**WHAT IS BEING ASKED**
Only one stretch of the data below should be repeated: the lines from the line containing "brown L-shape: (257, 915)" through the line containing "cyan semicircle: (66, 71) -> (63, 41), moved", inclusive, exactly as they are.

**TASK INPUT**
====================
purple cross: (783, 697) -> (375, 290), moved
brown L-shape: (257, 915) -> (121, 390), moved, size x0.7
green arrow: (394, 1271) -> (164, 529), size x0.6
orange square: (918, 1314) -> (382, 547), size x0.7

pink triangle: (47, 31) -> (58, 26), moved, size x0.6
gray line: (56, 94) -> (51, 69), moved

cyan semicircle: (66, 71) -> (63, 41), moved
====================
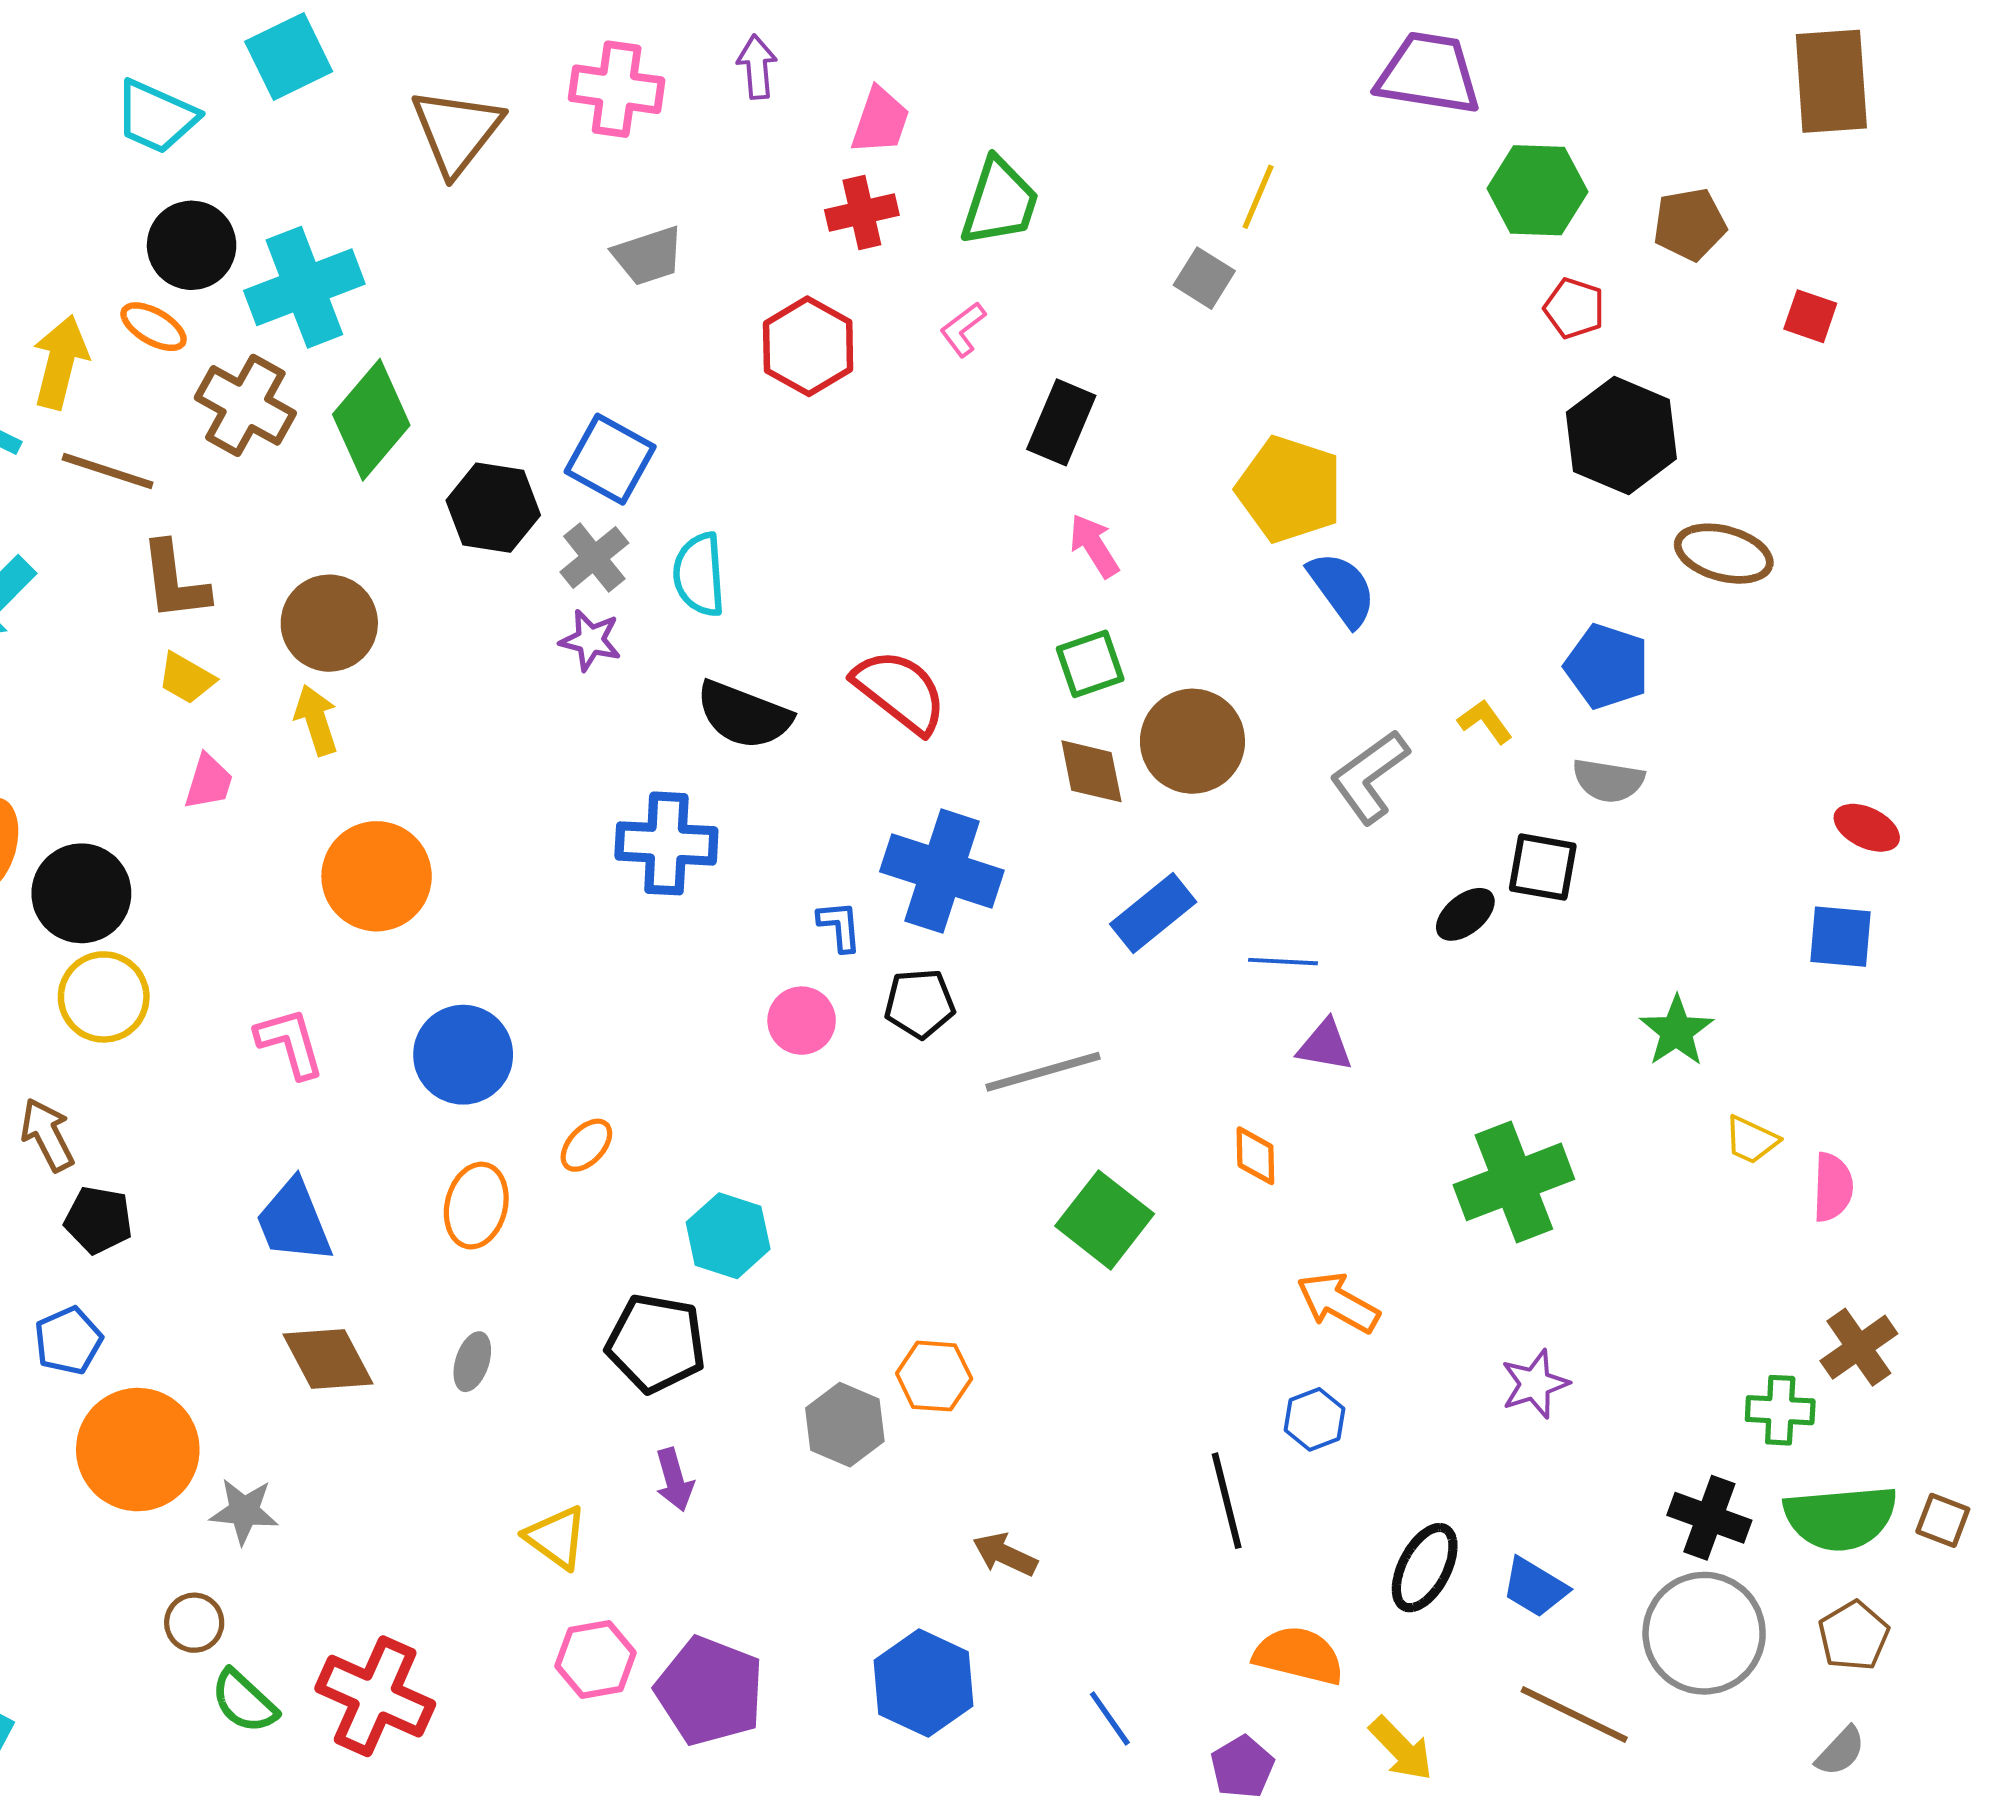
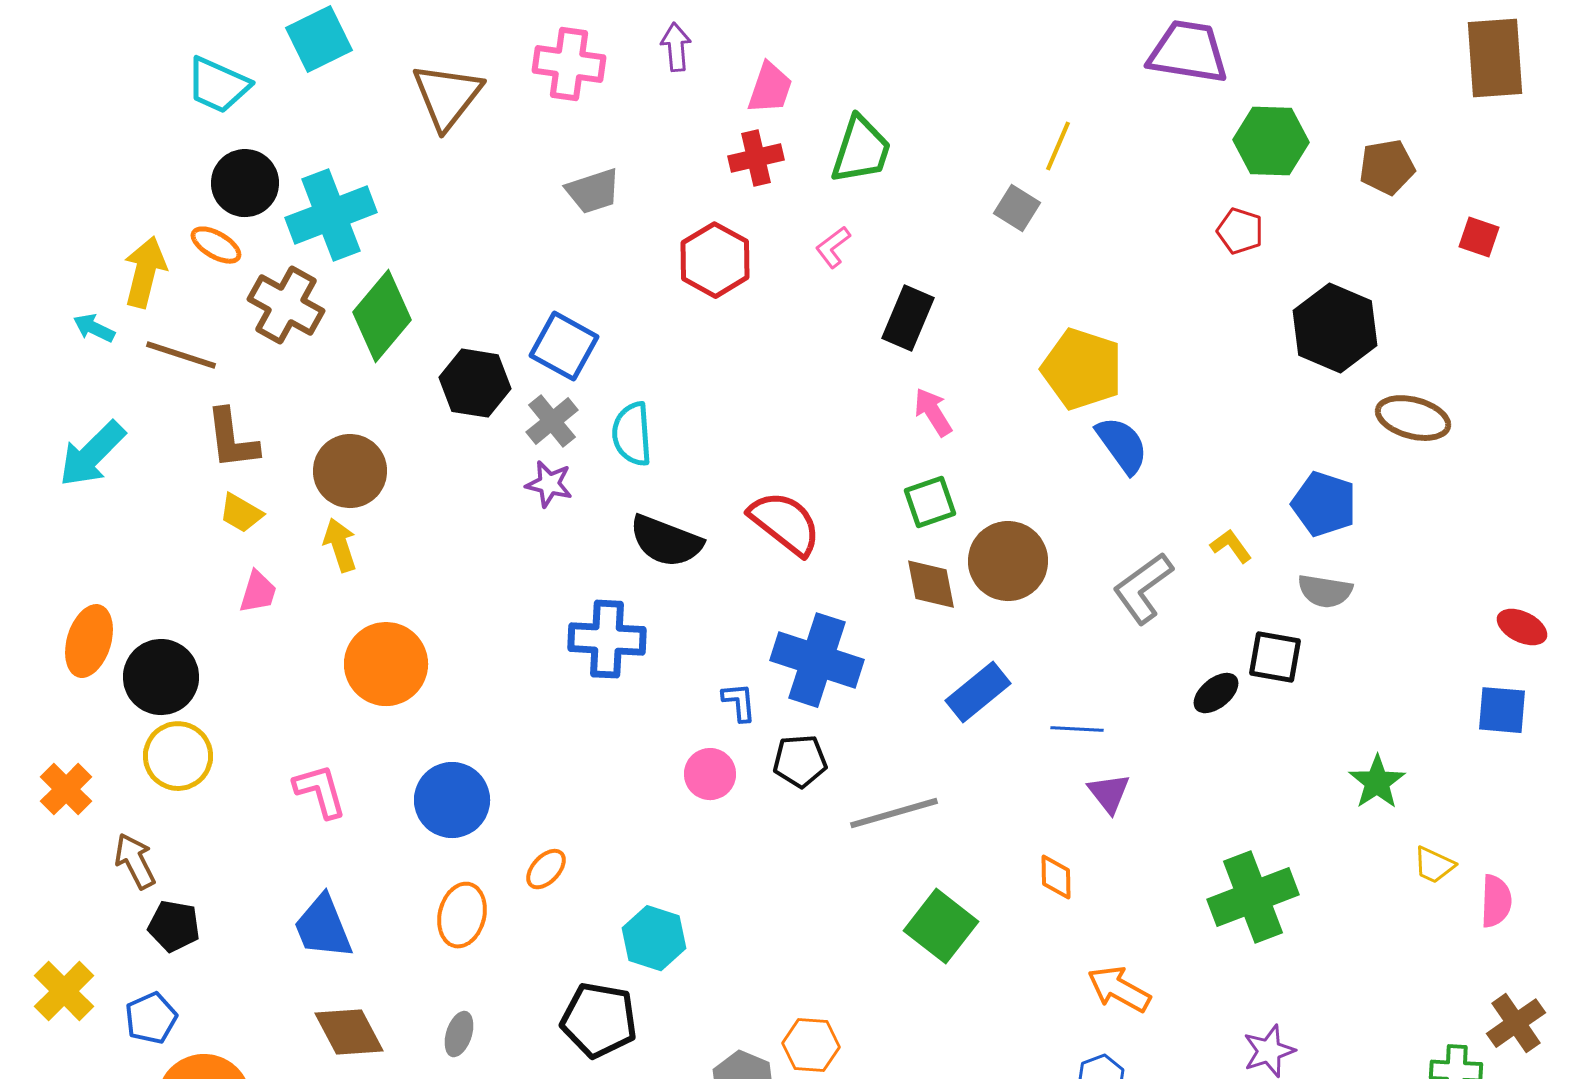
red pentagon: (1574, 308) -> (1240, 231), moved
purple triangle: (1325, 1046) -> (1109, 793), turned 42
====================
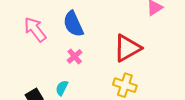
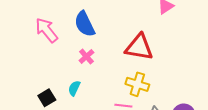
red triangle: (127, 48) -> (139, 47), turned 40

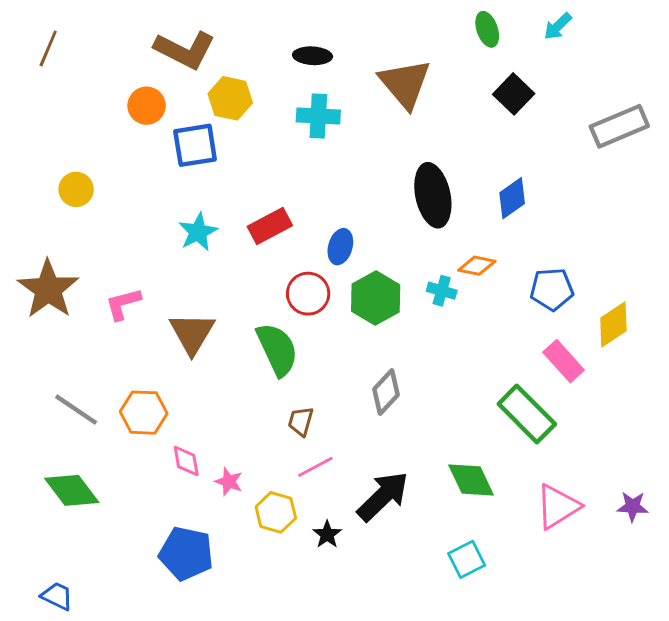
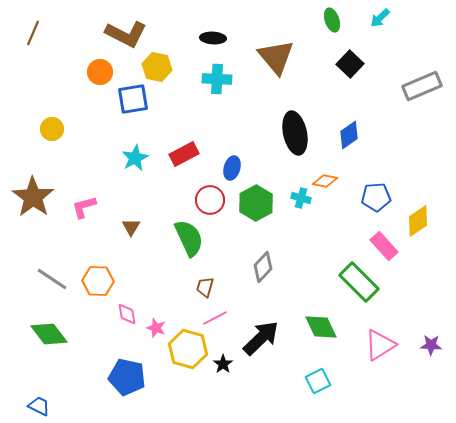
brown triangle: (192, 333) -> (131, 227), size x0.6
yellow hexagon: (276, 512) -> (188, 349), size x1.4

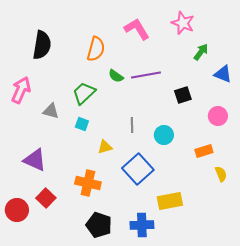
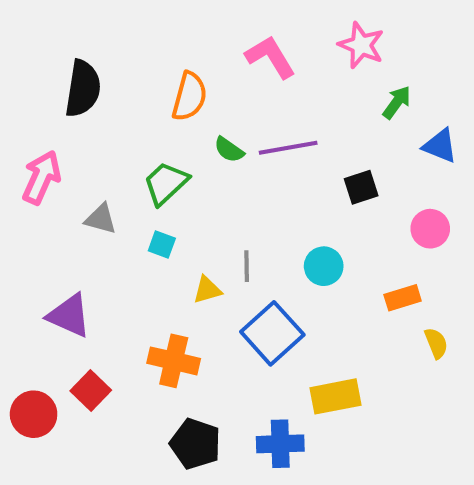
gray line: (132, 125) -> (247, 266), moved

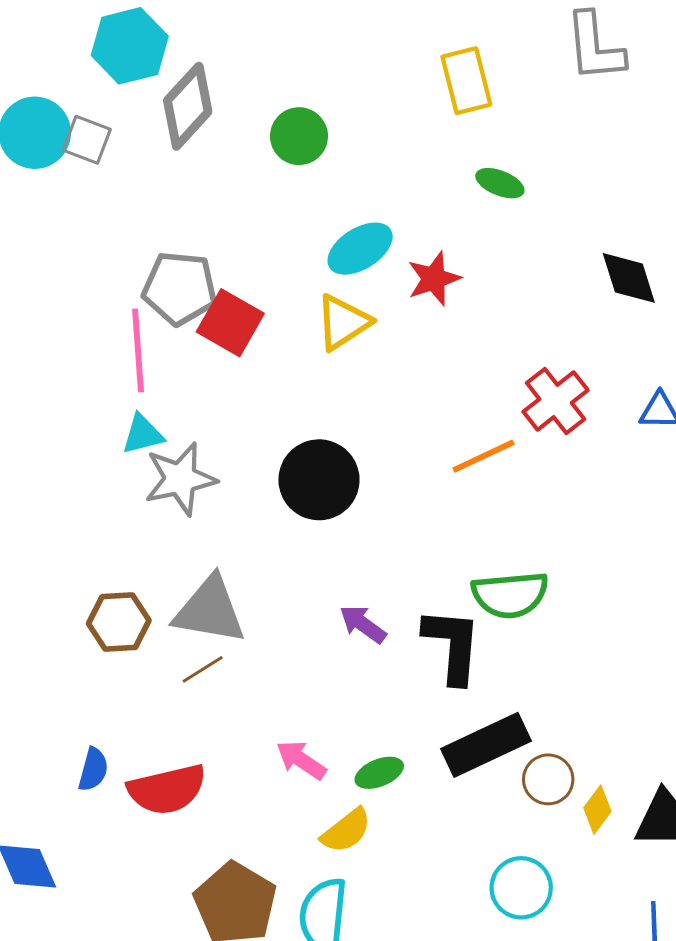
====================
**ANSWER TO THIS TASK**
brown L-shape: (257, 915) -> (121, 390), moved, size x0.7
green arrow: (394, 1271) -> (164, 529), size x0.6
orange square: (918, 1314) -> (382, 547), size x0.7

pink triangle: (47, 31) -> (58, 26), moved, size x0.6
gray line: (56, 94) -> (51, 69), moved

cyan semicircle: (66, 71) -> (63, 41), moved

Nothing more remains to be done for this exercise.